Exercise material:
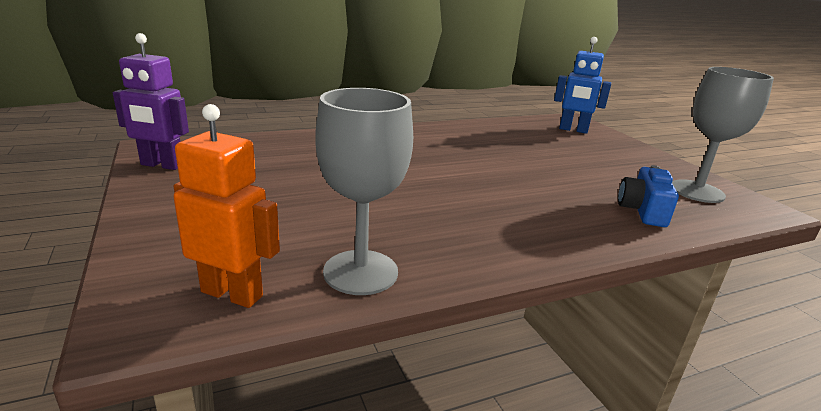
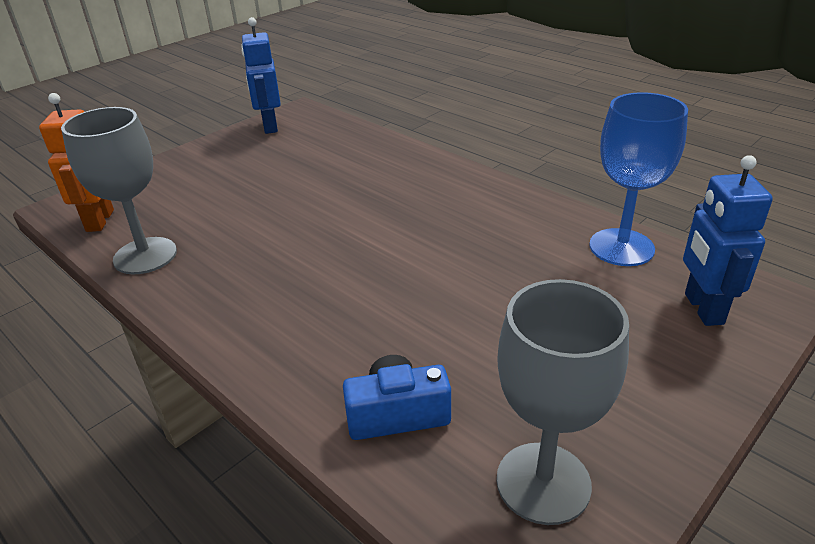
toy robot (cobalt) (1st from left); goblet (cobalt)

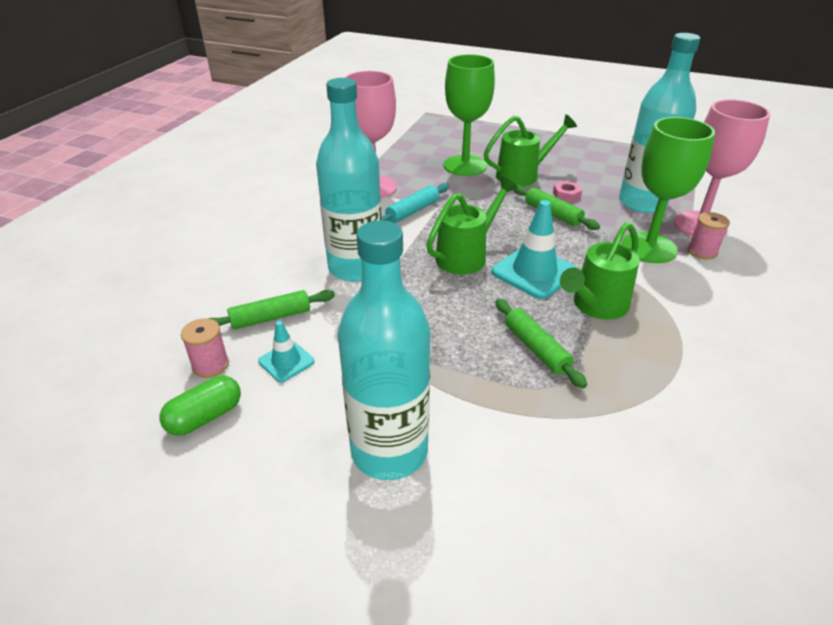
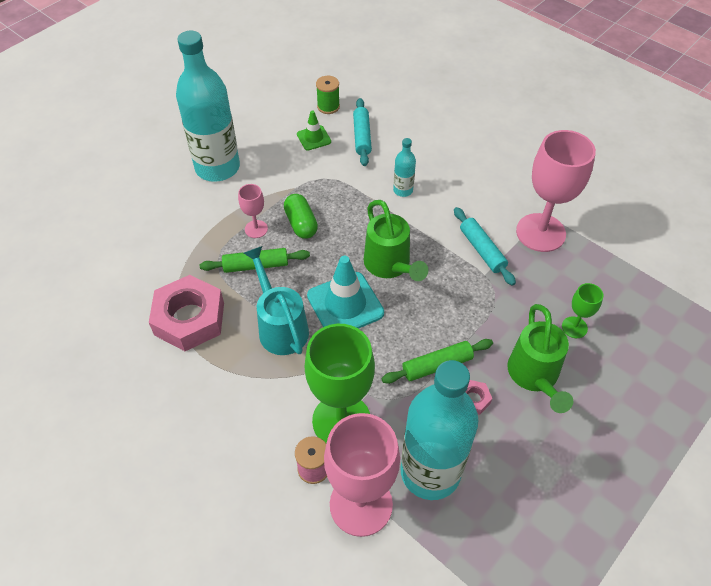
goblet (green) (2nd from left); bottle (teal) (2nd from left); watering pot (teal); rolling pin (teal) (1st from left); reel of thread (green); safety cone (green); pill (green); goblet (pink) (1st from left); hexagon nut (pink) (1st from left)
---
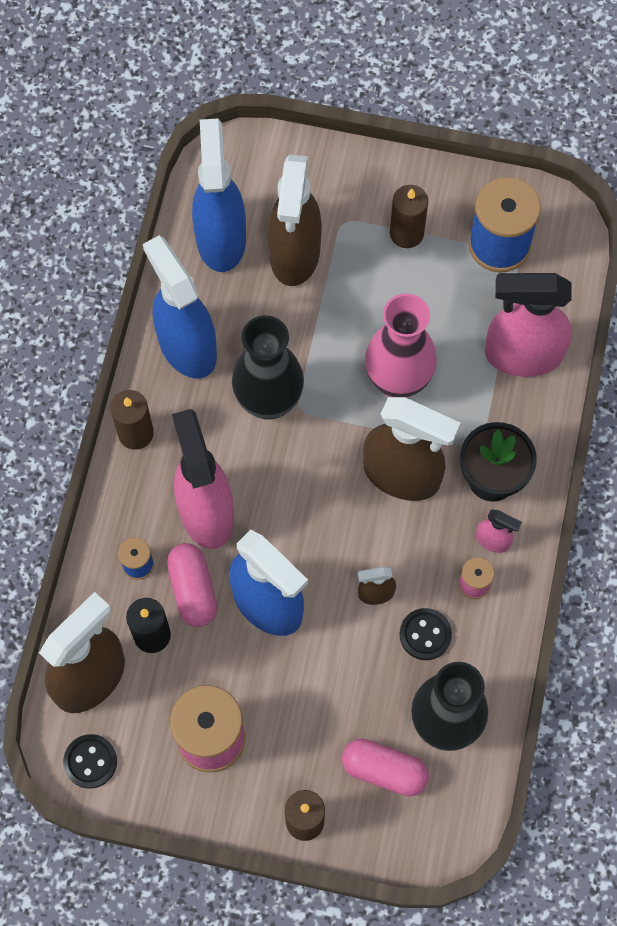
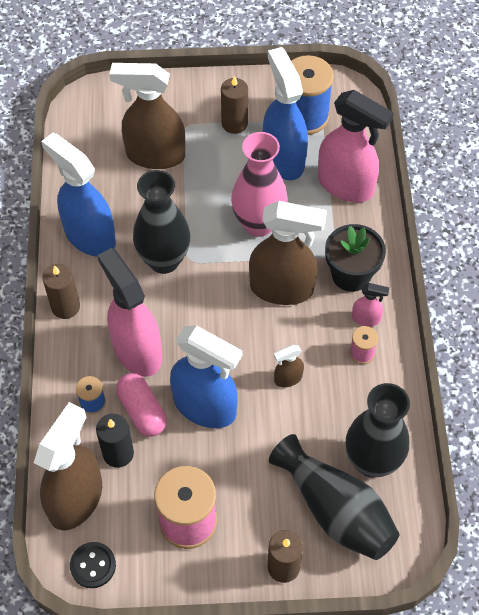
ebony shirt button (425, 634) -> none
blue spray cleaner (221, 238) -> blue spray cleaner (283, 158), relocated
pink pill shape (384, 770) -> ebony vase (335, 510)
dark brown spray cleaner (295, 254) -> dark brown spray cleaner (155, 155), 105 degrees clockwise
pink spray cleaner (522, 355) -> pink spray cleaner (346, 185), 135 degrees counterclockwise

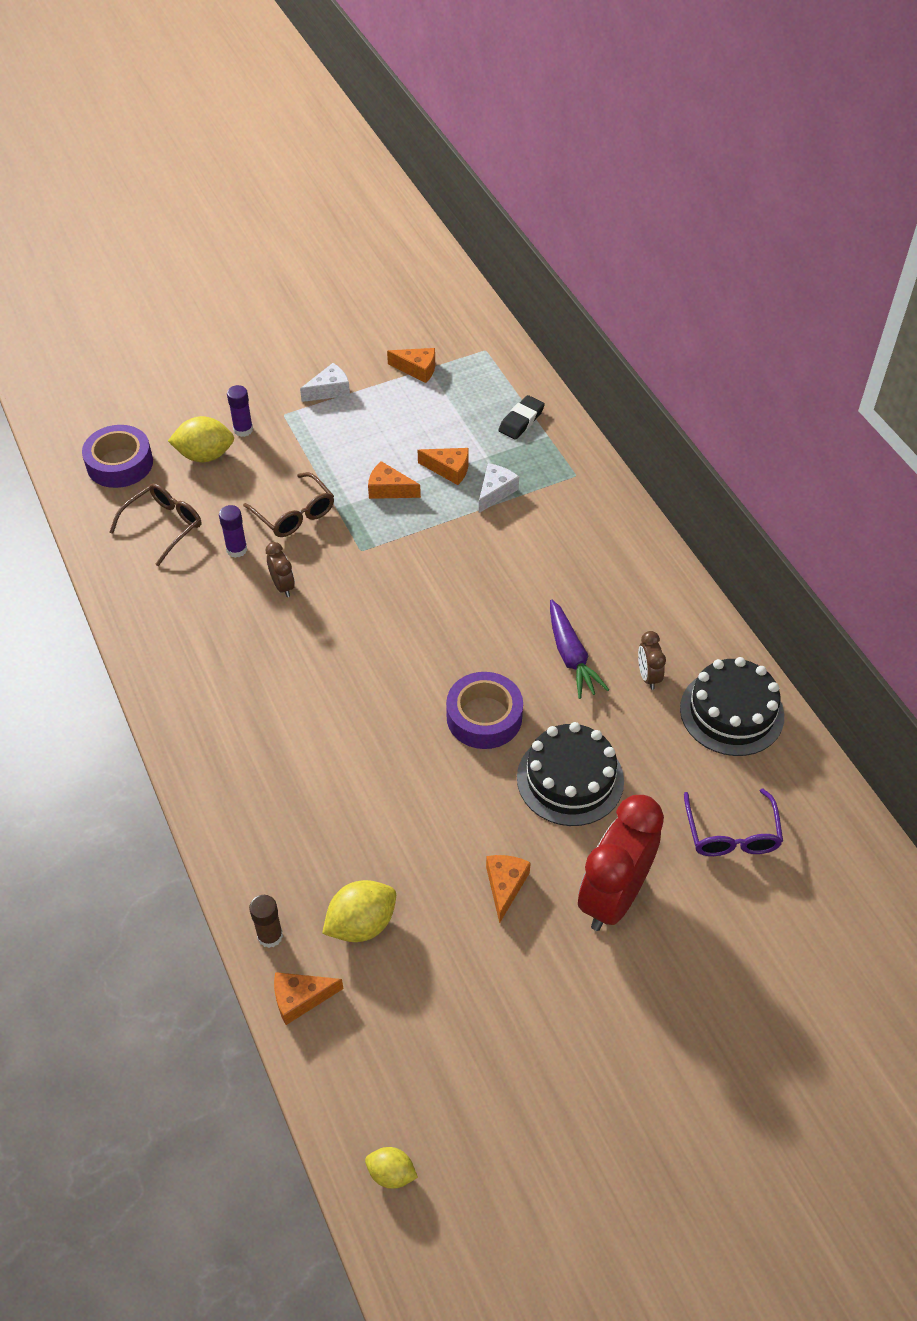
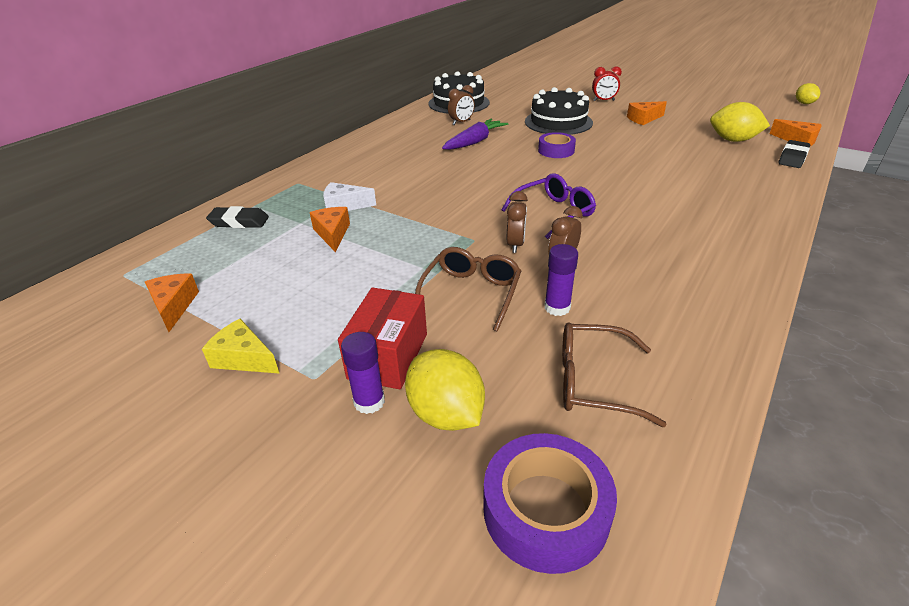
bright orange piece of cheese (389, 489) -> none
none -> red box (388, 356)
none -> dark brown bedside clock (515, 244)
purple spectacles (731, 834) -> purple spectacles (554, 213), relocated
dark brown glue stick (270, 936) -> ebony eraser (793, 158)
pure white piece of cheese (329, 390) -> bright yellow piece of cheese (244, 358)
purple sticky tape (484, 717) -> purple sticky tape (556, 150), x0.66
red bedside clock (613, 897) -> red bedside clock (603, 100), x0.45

Task description: Among the records above, a stretch begins at the line containing "ebony shirt button (425, 634) -> none" and ends at the line containing "dark brown spray cleaner (295, 254)". Restate that stretch word for word, and nothing else.

Response to this exercise:
ebony shirt button (425, 634) -> none
blue spray cleaner (221, 238) -> blue spray cleaner (283, 158), relocated
pink pill shape (384, 770) -> ebony vase (335, 510)
dark brown spray cleaner (295, 254) -> dark brown spray cleaner (155, 155), 105 degrees clockwise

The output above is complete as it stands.